■ **RECORDS FOR THIS TASK**:
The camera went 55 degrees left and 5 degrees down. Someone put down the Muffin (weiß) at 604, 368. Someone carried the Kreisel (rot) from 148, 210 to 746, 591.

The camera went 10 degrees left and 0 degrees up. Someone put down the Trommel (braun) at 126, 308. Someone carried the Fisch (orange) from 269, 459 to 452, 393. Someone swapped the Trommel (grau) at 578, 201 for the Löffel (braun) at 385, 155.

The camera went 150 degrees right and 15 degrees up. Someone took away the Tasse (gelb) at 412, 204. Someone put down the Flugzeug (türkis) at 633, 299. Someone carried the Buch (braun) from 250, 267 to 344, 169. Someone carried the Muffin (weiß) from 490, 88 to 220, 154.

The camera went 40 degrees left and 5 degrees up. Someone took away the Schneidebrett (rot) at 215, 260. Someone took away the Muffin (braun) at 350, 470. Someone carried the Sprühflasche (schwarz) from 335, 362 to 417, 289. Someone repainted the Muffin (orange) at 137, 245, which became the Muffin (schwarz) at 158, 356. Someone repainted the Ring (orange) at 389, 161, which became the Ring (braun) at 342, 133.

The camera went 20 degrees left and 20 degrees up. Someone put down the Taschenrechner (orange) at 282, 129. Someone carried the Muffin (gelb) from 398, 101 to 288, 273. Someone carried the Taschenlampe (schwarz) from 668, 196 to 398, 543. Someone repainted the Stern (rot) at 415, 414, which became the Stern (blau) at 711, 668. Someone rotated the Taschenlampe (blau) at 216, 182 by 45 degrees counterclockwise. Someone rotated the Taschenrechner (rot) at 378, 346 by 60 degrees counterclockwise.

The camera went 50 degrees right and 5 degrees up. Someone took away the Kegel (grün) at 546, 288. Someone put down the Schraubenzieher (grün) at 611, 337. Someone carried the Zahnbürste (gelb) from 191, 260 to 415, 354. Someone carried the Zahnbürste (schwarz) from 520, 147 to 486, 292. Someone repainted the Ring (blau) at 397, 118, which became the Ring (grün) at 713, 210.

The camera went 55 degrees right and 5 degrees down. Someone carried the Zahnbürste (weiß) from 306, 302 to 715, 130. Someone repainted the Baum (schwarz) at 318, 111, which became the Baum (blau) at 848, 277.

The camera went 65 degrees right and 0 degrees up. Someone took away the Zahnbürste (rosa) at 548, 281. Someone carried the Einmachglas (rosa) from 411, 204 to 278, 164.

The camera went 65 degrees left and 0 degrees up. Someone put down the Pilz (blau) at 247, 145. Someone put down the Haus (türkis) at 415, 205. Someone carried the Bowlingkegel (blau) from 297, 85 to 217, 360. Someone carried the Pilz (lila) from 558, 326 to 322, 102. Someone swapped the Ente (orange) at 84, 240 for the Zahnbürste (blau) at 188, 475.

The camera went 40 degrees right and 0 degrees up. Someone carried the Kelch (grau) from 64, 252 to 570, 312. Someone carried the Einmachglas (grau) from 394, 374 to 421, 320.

■ **AIM OF THE EXERCISE**: If a line in the data holds the string "Einmachglas", copy that line.

■ **ANSWER SPACE**:
The camera went 65 degrees right and 0 degrees up. Someone took away the Zahnbürste (rosa) at 548, 281. Someone carried the Einmachglas (rosa) from 411, 204 to 278, 164.
The camera went 40 degrees right and 0 degrees up. Someone carried the Kelch (grau) from 64, 252 to 570, 312. Someone carried the Einmachglas (grau) from 394, 374 to 421, 320.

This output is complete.